# Stored entries
------------------------------------------------
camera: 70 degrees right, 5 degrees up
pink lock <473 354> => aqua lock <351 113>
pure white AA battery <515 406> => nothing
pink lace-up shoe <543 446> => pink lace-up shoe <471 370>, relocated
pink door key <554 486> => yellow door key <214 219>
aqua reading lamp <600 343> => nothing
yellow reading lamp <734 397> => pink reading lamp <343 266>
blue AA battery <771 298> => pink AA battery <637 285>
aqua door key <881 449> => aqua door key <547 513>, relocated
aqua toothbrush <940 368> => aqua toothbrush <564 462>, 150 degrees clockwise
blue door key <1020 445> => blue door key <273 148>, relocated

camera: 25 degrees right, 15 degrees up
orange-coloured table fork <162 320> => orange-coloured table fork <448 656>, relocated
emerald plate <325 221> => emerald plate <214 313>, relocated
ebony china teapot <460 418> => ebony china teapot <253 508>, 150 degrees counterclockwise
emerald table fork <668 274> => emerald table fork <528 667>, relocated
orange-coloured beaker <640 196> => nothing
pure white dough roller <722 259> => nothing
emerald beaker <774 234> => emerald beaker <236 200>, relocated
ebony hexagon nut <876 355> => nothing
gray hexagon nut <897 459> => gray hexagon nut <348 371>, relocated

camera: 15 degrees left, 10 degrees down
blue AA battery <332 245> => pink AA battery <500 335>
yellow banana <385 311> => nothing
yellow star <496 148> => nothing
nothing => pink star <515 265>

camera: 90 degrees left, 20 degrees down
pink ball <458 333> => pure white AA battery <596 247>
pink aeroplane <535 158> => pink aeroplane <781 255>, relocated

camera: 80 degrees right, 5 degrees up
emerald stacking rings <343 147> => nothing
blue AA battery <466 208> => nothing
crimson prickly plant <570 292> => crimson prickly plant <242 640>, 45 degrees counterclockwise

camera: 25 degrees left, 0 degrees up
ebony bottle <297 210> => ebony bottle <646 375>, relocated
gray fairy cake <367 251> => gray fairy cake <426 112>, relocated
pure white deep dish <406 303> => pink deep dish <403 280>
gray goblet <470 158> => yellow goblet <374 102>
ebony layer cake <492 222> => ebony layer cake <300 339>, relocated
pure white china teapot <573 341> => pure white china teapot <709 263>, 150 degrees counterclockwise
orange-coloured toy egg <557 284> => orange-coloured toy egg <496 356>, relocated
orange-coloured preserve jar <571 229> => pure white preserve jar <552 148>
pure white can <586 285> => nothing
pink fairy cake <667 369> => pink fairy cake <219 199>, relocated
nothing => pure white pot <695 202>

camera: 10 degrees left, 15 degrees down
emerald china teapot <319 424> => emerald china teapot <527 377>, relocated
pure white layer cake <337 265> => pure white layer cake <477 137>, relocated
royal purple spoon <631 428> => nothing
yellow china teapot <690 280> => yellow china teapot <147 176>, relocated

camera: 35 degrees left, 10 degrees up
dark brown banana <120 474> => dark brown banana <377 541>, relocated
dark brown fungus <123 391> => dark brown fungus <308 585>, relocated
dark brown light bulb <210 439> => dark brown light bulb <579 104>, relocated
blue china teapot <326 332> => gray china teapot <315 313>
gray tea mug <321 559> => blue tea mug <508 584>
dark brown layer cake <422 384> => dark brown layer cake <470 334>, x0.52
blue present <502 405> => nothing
------------------------------------------------
# Problem requirements
An exact reproduction of all the entries, complete to the last line, is needed.

# Written solution
camera: 70 degrees right, 5 degrees up
pink lock <473 354> => aqua lock <351 113>
pure white AA battery <515 406> => nothing
pink lace-up shoe <543 446> => pink lace-up shoe <471 370>, relocated
pink door key <554 486> => yellow door key <214 219>
aqua reading lamp <600 343> => nothing
yellow reading lamp <734 397> => pink reading lamp <343 266>
blue AA battery <771 298> => pink AA battery <637 285>
aqua door key <881 449> => aqua door key <547 513>, relocated
aqua toothbrush <940 368> => aqua toothbrush <564 462>, 150 degrees clockwise
blue door key <1020 445> => blue door key <273 148>, relocated

camera: 25 degrees right, 15 degrees up
orange-coloured table fork <162 320> => orange-coloured table fork <448 656>, relocated
emerald plate <325 221> => emerald plate <214 313>, relocated
ebony china teapot <460 418> => ebony china teapot <253 508>, 150 degrees counterclockwise
emerald table fork <668 274> => emerald table fork <528 667>, relocated
orange-coloured beaker <640 196> => nothing
pure white dough roller <722 259> => nothing
emerald beaker <774 234> => emerald beaker <236 200>, relocated
ebony hexagon nut <876 355> => nothing
gray hexagon nut <897 459> => gray hexagon nut <348 371>, relocated

camera: 15 degrees left, 10 degrees down
blue AA battery <332 245> => pink AA battery <500 335>
yellow banana <385 311> => nothing
yellow star <496 148> => nothing
nothing => pink star <515 265>

camera: 90 degrees left, 20 degrees down
pink ball <458 333> => pure white AA battery <596 247>
pink aeroplane <535 158> => pink aeroplane <781 255>, relocated

camera: 80 degrees right, 5 degrees up
emerald stacking rings <343 147> => nothing
blue AA battery <466 208> => nothing
crimson prickly plant <570 292> => crimson prickly plant <242 640>, 45 degrees counterclockwise

camera: 25 degrees left, 0 degrees up
ebony bottle <297 210> => ebony bottle <646 375>, relocated
gray fairy cake <367 251> => gray fairy cake <426 112>, relocated
pure white deep dish <406 303> => pink deep dish <403 280>
gray goblet <470 158> => yellow goblet <374 102>
ebony layer cake <492 222> => ebony layer cake <300 339>, relocated
pure white china teapot <573 341> => pure white china teapot <709 263>, 150 degrees counterclockwise
orange-coloured toy egg <557 284> => orange-coloured toy egg <496 356>, relocated
orange-coloured preserve jar <571 229> => pure white preserve jar <552 148>
pure white can <586 285> => nothing
pink fairy cake <667 369> => pink fairy cake <219 199>, relocated
nothing => pure white pot <695 202>

camera: 10 degrees left, 15 degrees down
emerald china teapot <319 424> => emerald china teapot <527 377>, relocated
pure white layer cake <337 265> => pure white layer cake <477 137>, relocated
royal purple spoon <631 428> => nothing
yellow china teapot <690 280> => yellow china teapot <147 176>, relocated

camera: 35 degrees left, 10 degrees up
dark brown banana <120 474> => dark brown banana <377 541>, relocated
dark brown fungus <123 391> => dark brown fungus <308 585>, relocated
dark brown light bulb <210 439> => dark brown light bulb <579 104>, relocated
blue china teapot <326 332> => gray china teapot <315 313>
gray tea mug <321 559> => blue tea mug <508 584>
dark brown layer cake <422 384> => dark brown layer cake <470 334>, x0.52
blue present <502 405> => nothing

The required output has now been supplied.